___ Extracted information ___

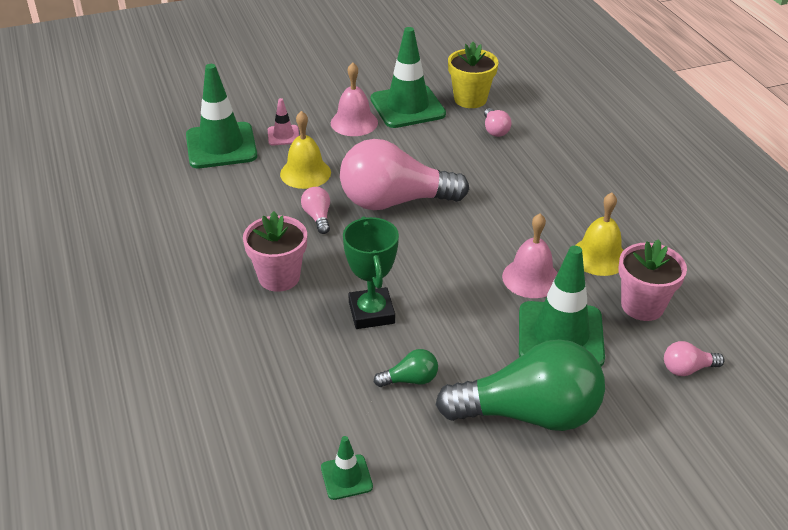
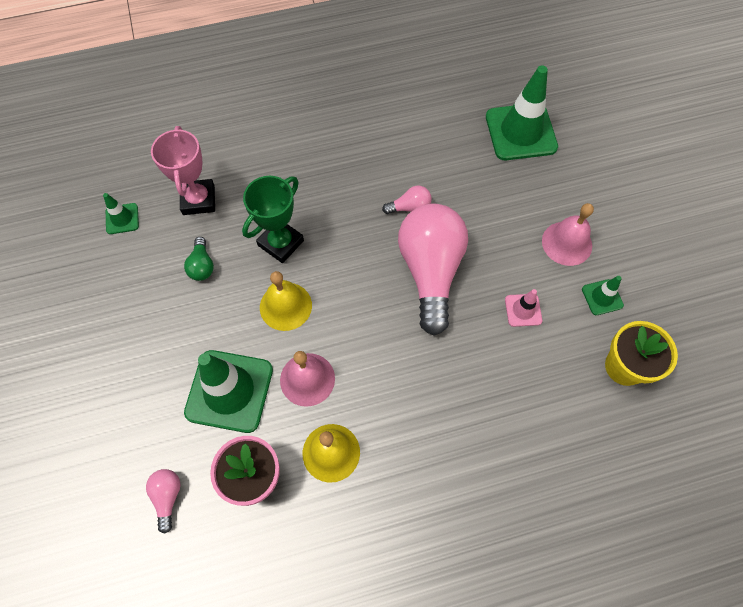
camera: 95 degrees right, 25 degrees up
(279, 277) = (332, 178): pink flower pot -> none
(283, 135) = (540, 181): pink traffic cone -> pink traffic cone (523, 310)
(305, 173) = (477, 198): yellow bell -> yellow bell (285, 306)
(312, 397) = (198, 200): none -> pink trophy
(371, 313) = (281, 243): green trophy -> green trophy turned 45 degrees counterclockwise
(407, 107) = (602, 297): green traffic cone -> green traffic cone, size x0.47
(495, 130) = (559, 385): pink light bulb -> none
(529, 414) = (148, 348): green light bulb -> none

___

:: Work request ::
Your copy must reproduce the entries above in full, without their pictures.

:: Result for this exercise ::
camera: 95 degrees right, 25 degrees up
(279, 277) = (332, 178): pink flower pot -> none
(283, 135) = (540, 181): pink traffic cone -> pink traffic cone (523, 310)
(305, 173) = (477, 198): yellow bell -> yellow bell (285, 306)
(312, 397) = (198, 200): none -> pink trophy
(371, 313) = (281, 243): green trophy -> green trophy turned 45 degrees counterclockwise
(407, 107) = (602, 297): green traffic cone -> green traffic cone, size x0.47
(495, 130) = (559, 385): pink light bulb -> none
(529, 414) = (148, 348): green light bulb -> none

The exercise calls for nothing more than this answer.